Spatial reasoning data:

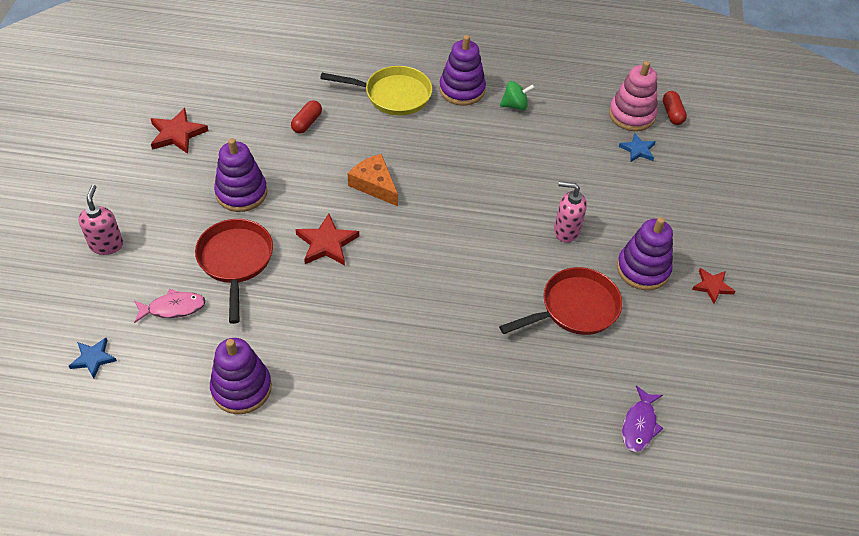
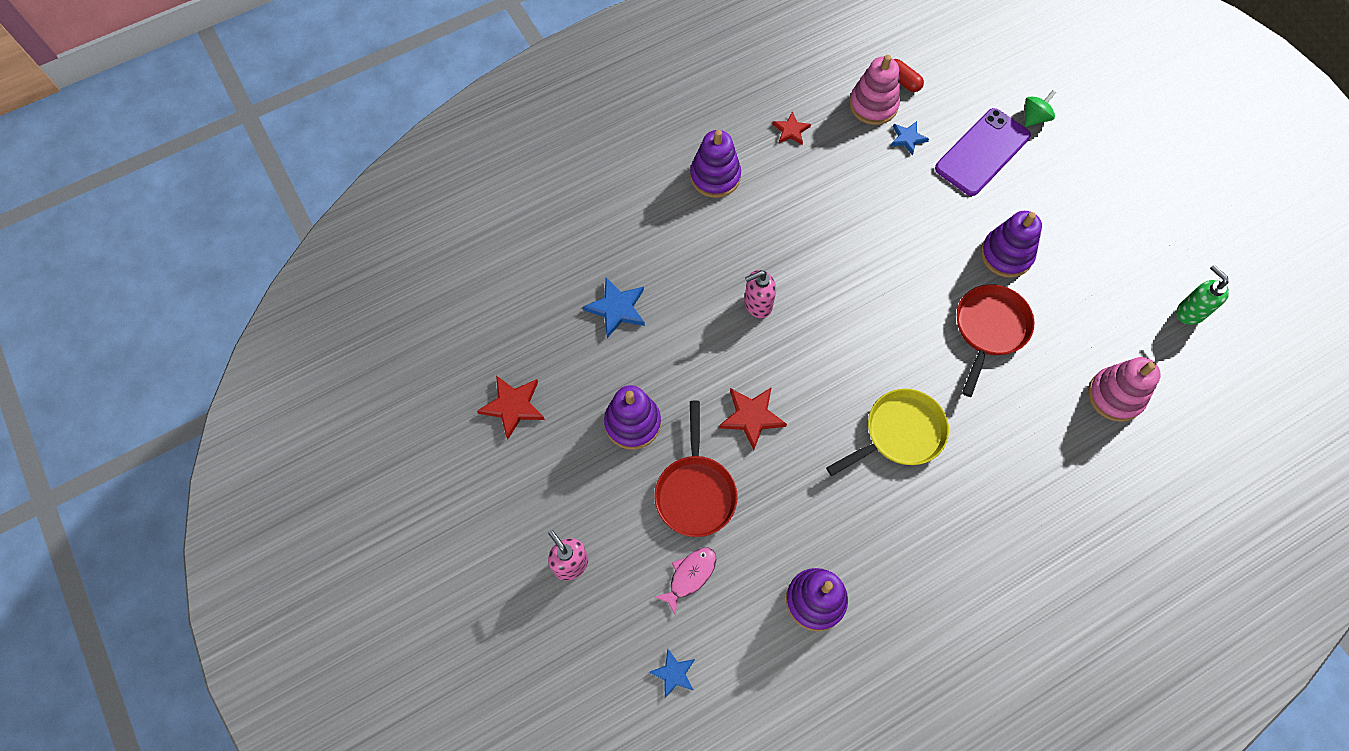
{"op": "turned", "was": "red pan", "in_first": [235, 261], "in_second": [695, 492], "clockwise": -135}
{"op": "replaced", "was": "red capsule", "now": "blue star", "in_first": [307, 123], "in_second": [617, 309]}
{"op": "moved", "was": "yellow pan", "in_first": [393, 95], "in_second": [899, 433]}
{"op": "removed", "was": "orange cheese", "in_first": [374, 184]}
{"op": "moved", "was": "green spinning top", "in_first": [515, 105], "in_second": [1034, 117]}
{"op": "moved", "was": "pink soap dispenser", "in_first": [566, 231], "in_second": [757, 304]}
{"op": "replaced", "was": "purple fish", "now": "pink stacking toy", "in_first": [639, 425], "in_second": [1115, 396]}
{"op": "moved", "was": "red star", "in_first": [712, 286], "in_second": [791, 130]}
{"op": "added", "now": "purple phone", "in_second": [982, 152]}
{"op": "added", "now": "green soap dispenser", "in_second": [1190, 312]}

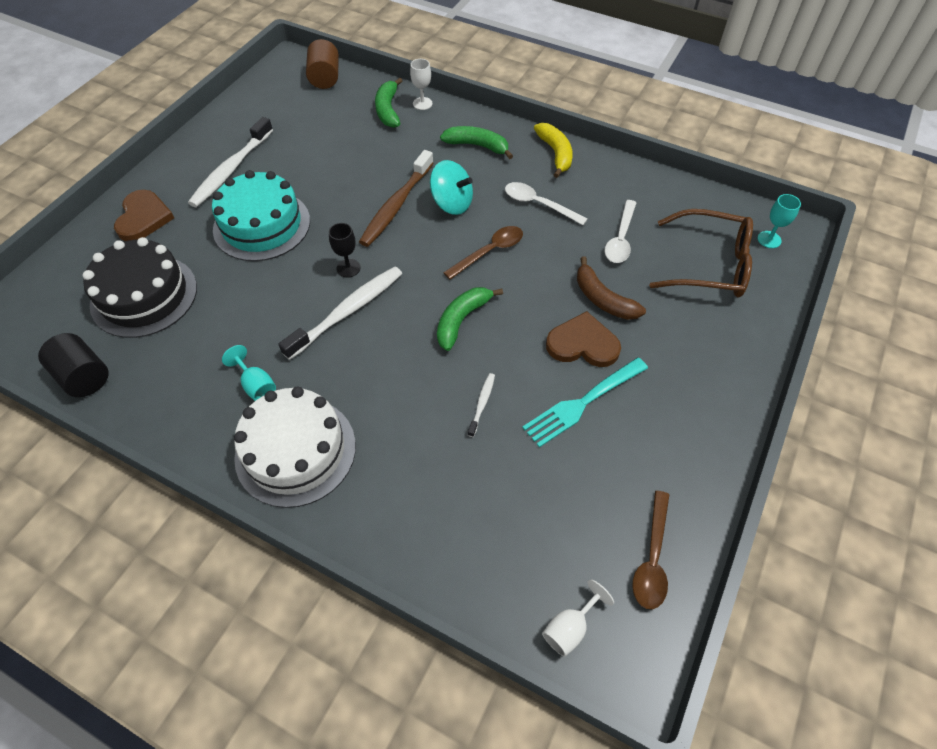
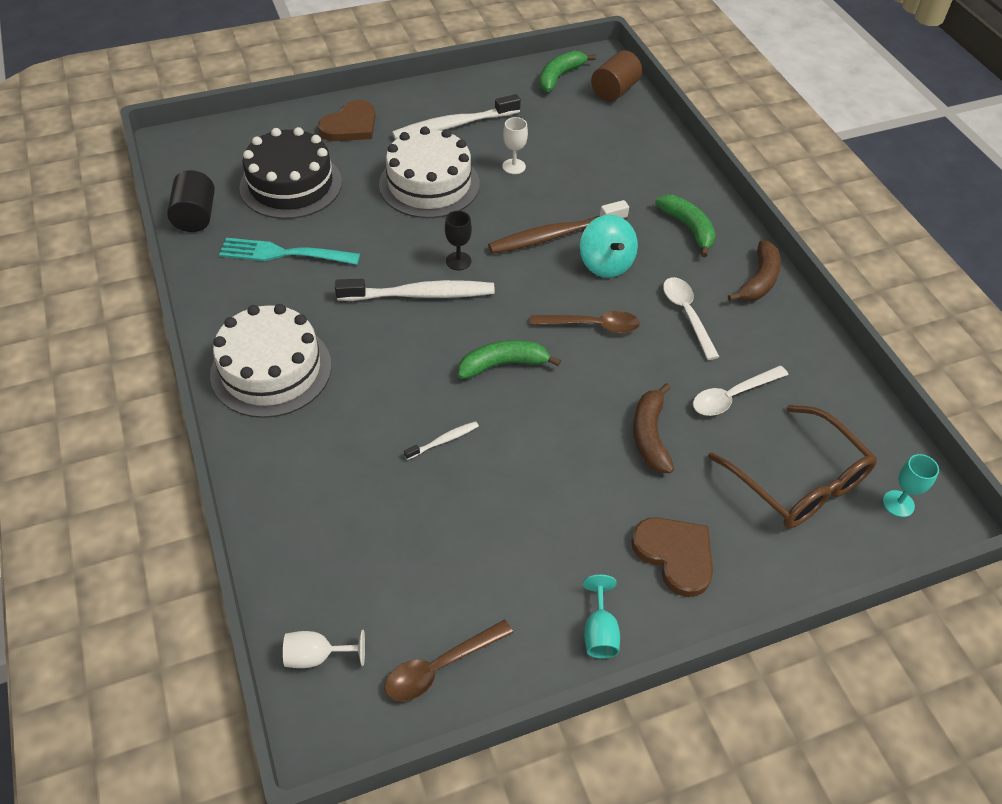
{"op": "recoloured", "was": "turquoise cake", "now": "white cake", "in_first": [262, 225], "in_second": [429, 184]}
{"op": "moved", "was": "turquoise goblet", "in_first": [256, 385], "in_second": [599, 632]}
{"op": "moved", "was": "green banana", "in_first": [388, 110], "in_second": [560, 76]}
{"op": "moved", "was": "white goblet", "in_first": [422, 103], "in_second": [514, 166]}
{"op": "moved", "was": "turquoise fork", "in_first": [583, 402], "in_second": [285, 253]}
{"op": "recoloured", "was": "yellow banana", "now": "brown banana", "in_first": [555, 154], "in_second": [759, 280]}
{"op": "moved", "was": "brown heart", "in_first": [582, 344], "in_second": [675, 555]}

Requirement
Only a number is expected: how many lines of the data include the string "replaced".

Your solution
2